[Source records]
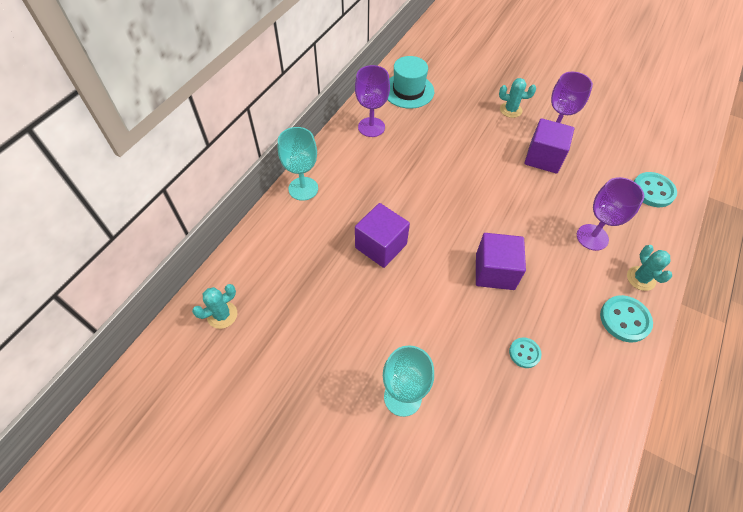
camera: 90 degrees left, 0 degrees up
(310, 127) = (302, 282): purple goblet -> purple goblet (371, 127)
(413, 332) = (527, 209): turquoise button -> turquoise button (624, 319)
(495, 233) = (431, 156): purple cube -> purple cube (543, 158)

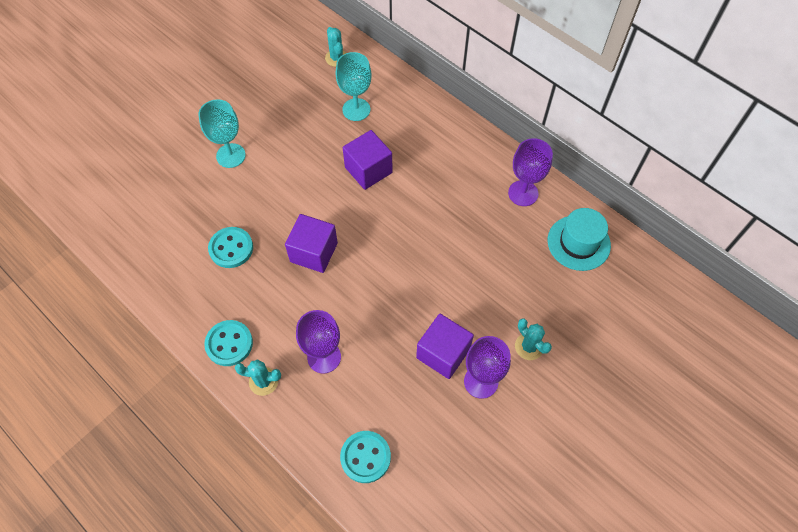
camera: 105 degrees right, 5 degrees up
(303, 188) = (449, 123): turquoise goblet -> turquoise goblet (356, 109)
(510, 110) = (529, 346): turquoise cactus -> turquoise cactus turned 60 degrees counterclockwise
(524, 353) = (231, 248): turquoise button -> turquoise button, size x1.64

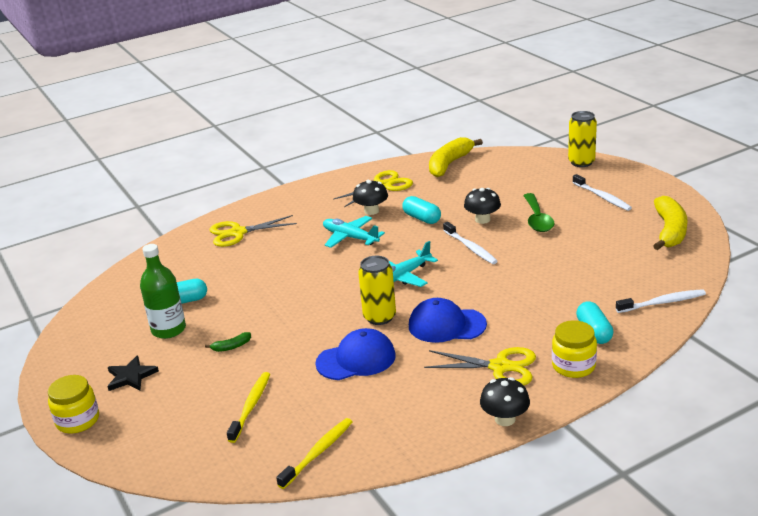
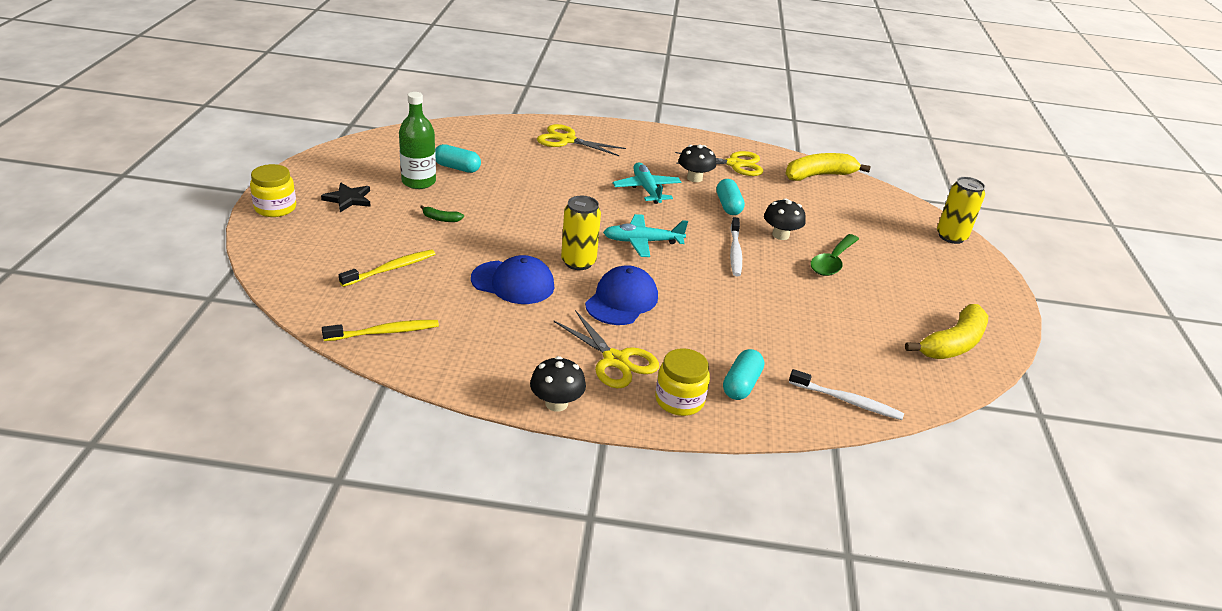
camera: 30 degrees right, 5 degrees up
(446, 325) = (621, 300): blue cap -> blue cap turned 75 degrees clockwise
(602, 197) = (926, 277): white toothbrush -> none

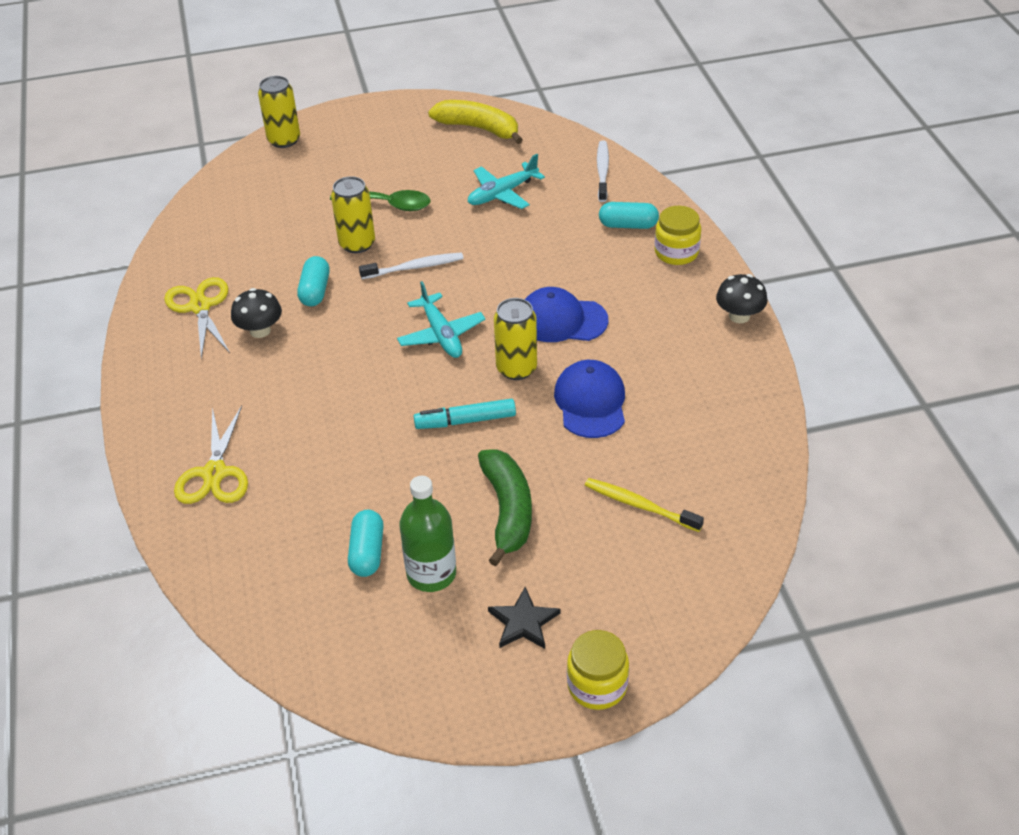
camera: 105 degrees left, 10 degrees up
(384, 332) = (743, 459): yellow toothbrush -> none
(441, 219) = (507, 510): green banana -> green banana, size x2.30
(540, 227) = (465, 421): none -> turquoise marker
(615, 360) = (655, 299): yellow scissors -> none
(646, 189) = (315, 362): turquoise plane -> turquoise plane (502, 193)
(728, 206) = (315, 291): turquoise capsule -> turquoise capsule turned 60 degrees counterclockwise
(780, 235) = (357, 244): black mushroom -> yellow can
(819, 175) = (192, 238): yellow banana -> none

→ **Exercise**
An exact copy of the entries above, with no pictures, is the required answer.

→ **The answer**
camera: 90 degrees left, 0 degrees up
(310, 127) = (302, 282): purple goblet -> purple goblet (371, 127)
(413, 332) = (527, 209): turquoise button -> turquoise button (624, 319)
(495, 233) = (431, 156): purple cube -> purple cube (543, 158)

camera: 105 degrees right, 5 degrees up
(303, 188) = (449, 123): turquoise goblet -> turquoise goblet (356, 109)
(510, 110) = (529, 346): turquoise cactus -> turquoise cactus turned 60 degrees counterclockwise
(524, 353) = (231, 248): turquoise button -> turquoise button, size x1.64

camera: 30 degrees right, 5 degrees up
(446, 325) = (621, 300): blue cap -> blue cap turned 75 degrees clockwise
(602, 197) = (926, 277): white toothbrush -> none

camera: 105 degrees left, 10 degrees up
(384, 332) = (743, 459): yellow toothbrush -> none
(441, 219) = (507, 510): green banana -> green banana, size x2.30
(540, 227) = (465, 421): none -> turquoise marker
(615, 360) = (655, 299): yellow scissors -> none
(646, 189) = (315, 362): turquoise plane -> turquoise plane (502, 193)
(728, 206) = (315, 291): turquoise capsule -> turquoise capsule turned 60 degrees counterclockwise
(780, 235) = (357, 244): black mushroom -> yellow can
(819, 175) = (192, 238): yellow banana -> none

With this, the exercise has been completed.